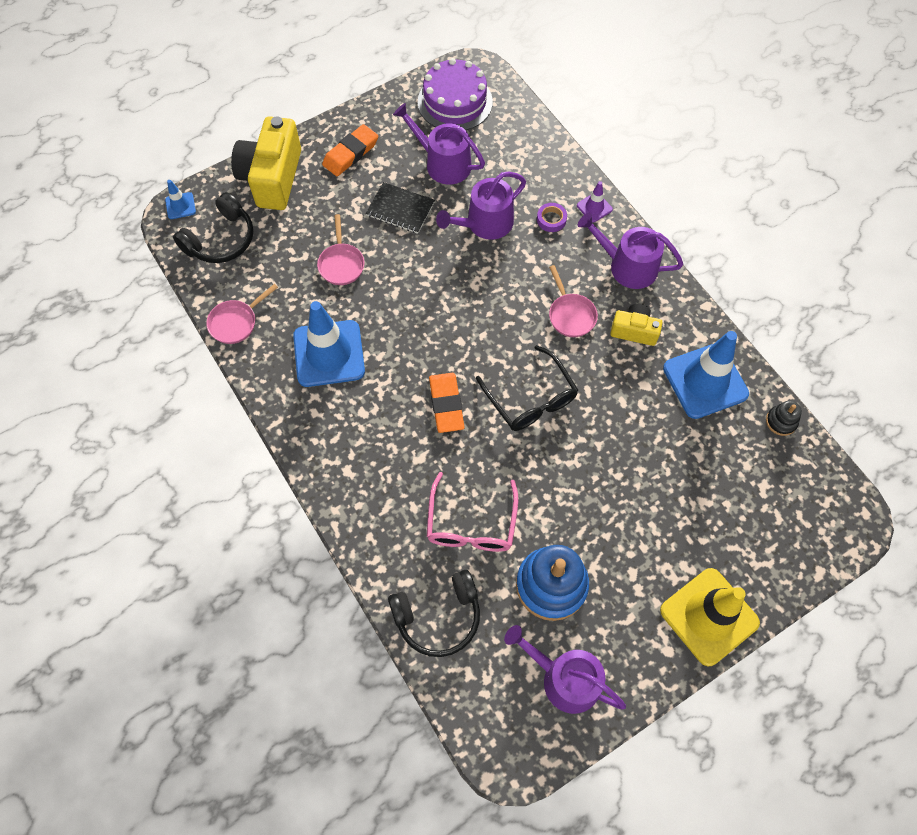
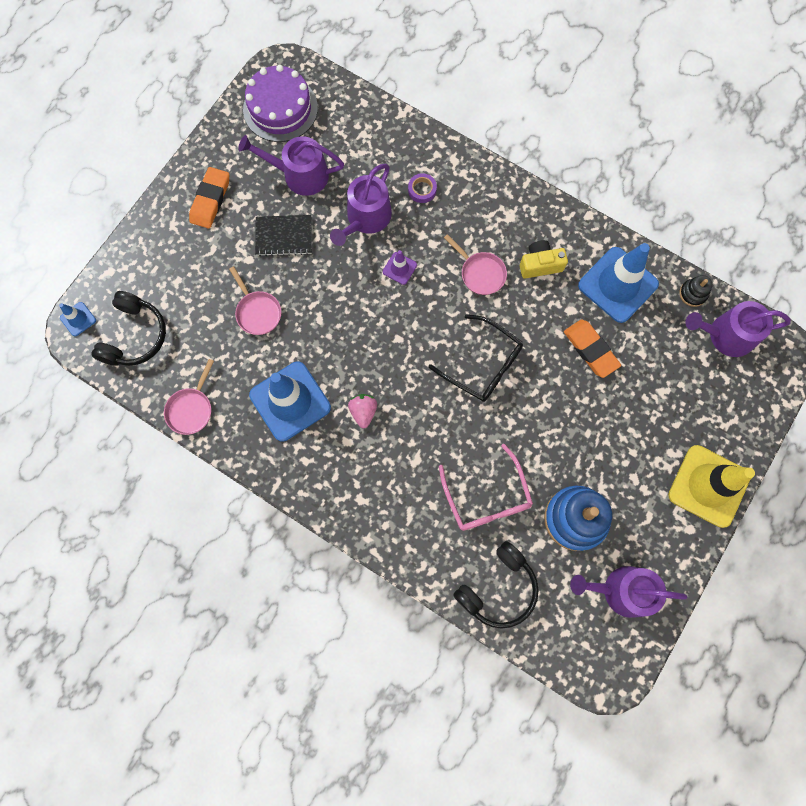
camera: 25 degrees left, 10 degrees up
(272, 178) = (150, 254): yellow camera -> none
(392, 392) = (363, 412): none -> pink strawberry
(446, 404) = (414, 402): orange eraser -> orange eraser (590, 350)
(594, 207) = (453, 162): purple traffic cone -> purple traffic cone (399, 268)
(627, 266) = (507, 207): purple watering can -> purple watering can (726, 335)

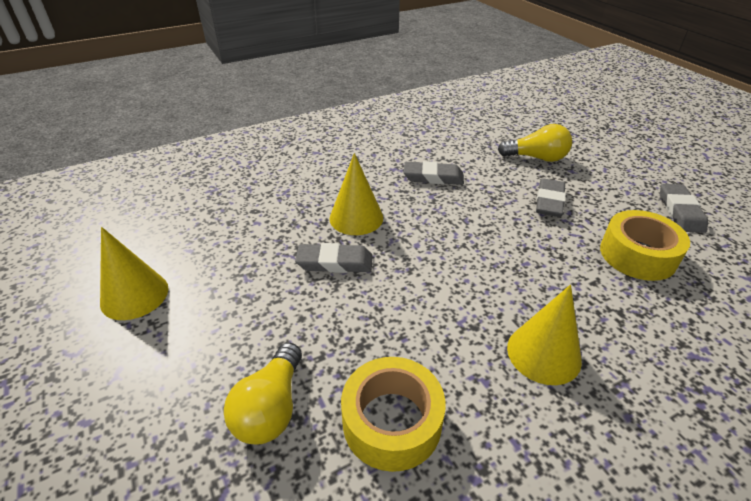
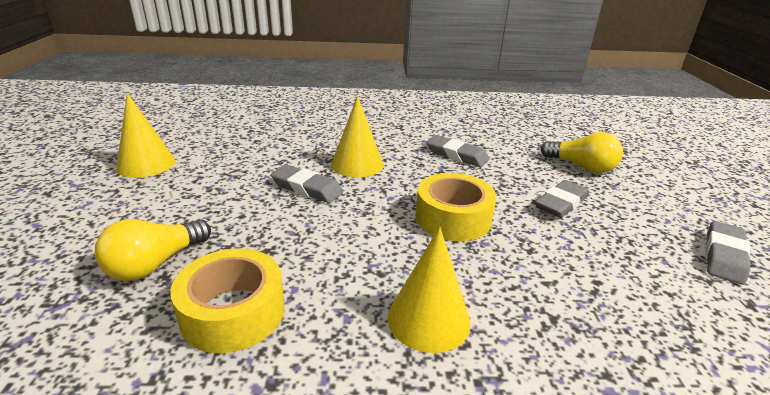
camera: 25 degrees right, 10 degrees down
(637, 255) = (626, 276): yellow tape -> yellow tape (453, 218)

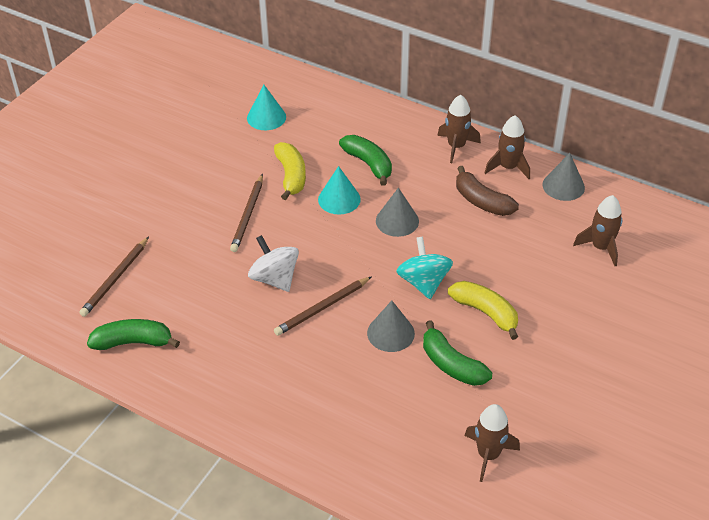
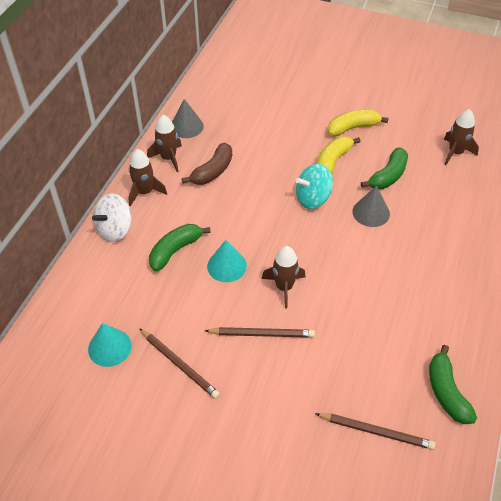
camera: 100 degrees left, 5 degrees up
(274, 278) = (337, 297): white spinning top -> white spinning top (115, 229)
(291, 176) = (200, 308): yellow banana -> yellow banana (353, 128)
(322, 308) = (360, 258): brown pencil -> brown pencil (179, 364)
(397, 221) = (246, 222): grey cone -> none
(601, 247) = (250, 106): brown rocket -> brown rocket (284, 287)

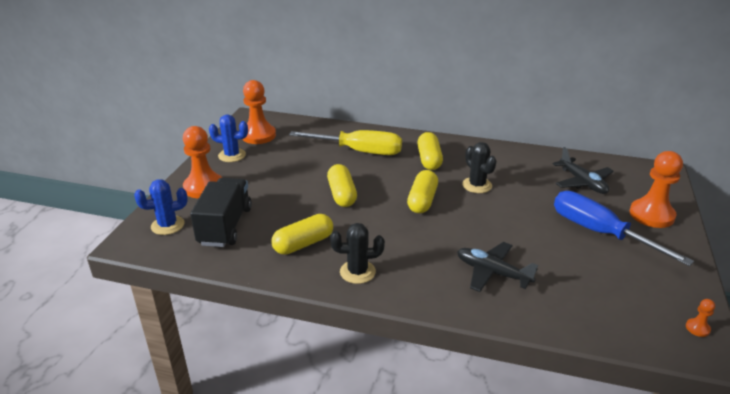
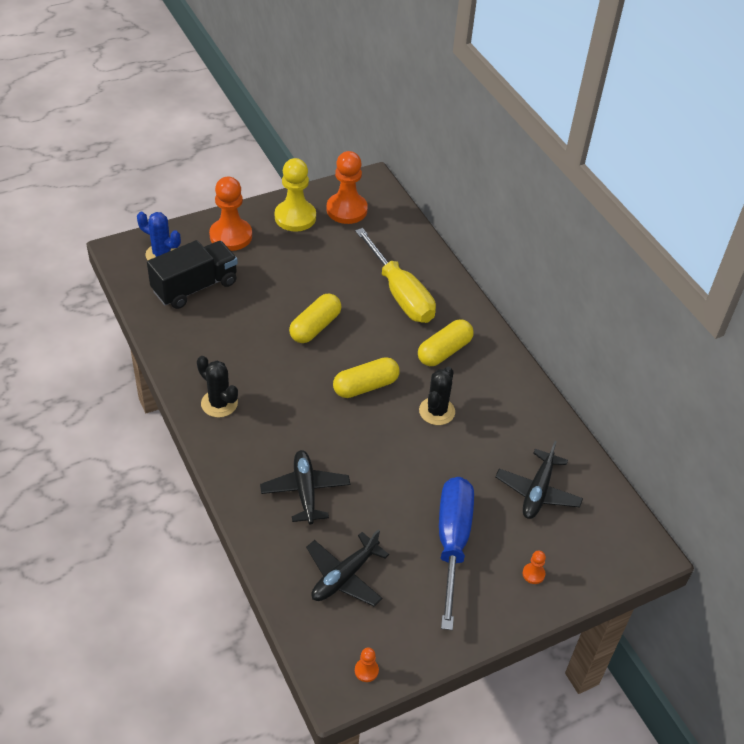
camera: 45 degrees right, 15 degrees up
(232, 155) = (295, 217): blue cactus -> yellow pawn
(303, 244) = (221, 348): yellow capsule -> none
(594, 294) = (344, 576): none -> black plane
(651, 215) = (533, 574): orange pawn -> orange pawn, size x0.42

▶ **Task brief**
Give back word for word the lines from the one containing "camera: 100 degrees left, 5 degrees up" through the final line of the data above. Pictures are to be left out.

▶ **Solved problem**
camera: 100 degrees left, 5 degrees up
(274, 278) = (337, 297): white spinning top -> white spinning top (115, 229)
(291, 176) = (200, 308): yellow banana -> yellow banana (353, 128)
(322, 308) = (360, 258): brown pencil -> brown pencil (179, 364)
(397, 221) = (246, 222): grey cone -> none
(601, 247) = (250, 106): brown rocket -> brown rocket (284, 287)

camera: 45 degrees right, 15 degrees up
(232, 155) = (295, 217): blue cactus -> yellow pawn
(303, 244) = (221, 348): yellow capsule -> none
(594, 294) = (344, 576): none -> black plane
(651, 215) = (533, 574): orange pawn -> orange pawn, size x0.42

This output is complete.